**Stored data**
*-*-*
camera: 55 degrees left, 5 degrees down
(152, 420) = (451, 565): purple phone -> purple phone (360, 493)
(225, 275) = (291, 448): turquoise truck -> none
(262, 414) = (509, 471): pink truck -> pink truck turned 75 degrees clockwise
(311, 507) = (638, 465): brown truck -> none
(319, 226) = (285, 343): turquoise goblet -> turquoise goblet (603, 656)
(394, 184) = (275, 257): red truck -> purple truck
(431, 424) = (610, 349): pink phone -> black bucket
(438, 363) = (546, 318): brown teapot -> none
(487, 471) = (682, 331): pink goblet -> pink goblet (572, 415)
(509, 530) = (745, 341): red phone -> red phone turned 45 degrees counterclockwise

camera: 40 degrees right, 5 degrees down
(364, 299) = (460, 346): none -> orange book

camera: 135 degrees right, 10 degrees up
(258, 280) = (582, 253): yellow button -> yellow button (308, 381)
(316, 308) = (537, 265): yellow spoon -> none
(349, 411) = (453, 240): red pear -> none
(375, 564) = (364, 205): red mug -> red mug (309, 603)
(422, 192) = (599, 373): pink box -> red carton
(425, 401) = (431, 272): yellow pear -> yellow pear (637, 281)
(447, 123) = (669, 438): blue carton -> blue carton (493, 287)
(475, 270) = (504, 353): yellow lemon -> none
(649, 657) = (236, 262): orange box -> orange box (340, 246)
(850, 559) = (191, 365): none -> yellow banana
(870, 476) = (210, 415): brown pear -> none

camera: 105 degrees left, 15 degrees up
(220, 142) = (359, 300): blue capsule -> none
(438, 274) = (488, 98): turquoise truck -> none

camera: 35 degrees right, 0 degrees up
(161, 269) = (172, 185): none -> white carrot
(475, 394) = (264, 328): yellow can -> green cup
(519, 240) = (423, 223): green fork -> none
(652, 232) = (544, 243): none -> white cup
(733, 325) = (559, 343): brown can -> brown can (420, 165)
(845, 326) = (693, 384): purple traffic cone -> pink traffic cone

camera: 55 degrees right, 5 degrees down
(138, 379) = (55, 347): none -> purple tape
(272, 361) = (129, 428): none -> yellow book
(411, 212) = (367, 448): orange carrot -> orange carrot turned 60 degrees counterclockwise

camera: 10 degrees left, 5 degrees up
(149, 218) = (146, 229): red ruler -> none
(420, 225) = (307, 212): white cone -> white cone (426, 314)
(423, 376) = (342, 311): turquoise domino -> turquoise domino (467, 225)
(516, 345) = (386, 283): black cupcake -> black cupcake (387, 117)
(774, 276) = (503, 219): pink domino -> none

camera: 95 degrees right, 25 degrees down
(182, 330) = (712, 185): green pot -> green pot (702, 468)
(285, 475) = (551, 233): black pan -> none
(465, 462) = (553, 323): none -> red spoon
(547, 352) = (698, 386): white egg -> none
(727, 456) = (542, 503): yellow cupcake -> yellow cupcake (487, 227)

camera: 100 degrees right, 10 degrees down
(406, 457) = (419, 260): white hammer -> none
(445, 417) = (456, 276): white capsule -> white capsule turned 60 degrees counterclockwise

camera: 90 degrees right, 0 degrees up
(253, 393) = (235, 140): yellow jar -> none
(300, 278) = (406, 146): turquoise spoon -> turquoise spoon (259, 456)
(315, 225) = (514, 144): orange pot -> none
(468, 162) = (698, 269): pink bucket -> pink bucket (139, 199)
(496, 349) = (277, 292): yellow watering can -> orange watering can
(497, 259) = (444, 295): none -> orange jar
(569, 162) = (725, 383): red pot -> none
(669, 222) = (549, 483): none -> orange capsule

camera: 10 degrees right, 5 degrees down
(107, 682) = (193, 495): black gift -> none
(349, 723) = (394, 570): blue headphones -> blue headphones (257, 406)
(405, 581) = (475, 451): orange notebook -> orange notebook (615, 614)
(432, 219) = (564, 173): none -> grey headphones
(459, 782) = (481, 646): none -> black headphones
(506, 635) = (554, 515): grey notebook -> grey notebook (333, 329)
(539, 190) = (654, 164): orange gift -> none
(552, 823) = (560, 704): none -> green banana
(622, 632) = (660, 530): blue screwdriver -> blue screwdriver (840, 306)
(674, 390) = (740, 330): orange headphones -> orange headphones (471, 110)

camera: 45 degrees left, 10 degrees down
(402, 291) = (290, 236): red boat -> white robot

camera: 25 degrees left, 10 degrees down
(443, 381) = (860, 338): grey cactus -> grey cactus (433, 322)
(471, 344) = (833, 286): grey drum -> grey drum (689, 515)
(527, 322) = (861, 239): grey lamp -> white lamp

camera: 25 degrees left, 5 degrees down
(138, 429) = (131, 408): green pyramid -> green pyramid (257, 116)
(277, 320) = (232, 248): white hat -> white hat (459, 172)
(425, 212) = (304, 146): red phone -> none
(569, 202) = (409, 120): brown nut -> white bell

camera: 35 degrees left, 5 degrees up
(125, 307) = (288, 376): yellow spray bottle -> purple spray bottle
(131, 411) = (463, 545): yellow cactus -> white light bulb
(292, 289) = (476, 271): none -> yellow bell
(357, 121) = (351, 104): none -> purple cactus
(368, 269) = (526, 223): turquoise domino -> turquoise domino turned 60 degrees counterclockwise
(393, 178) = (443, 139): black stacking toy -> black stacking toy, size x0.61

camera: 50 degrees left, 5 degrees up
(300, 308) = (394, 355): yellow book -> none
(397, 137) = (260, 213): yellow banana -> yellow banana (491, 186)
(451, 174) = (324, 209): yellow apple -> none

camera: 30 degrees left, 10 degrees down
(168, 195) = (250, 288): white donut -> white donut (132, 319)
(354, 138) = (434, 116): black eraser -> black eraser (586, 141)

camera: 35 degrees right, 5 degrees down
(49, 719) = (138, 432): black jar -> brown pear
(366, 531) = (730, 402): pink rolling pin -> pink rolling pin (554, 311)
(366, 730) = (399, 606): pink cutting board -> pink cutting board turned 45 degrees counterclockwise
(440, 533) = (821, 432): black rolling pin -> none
*-*-*
**TASK PROMPT**
Count the lines in the records above that contain "cactus", please, and give the number without any other words.

**EXERCISE OUTPUT**
3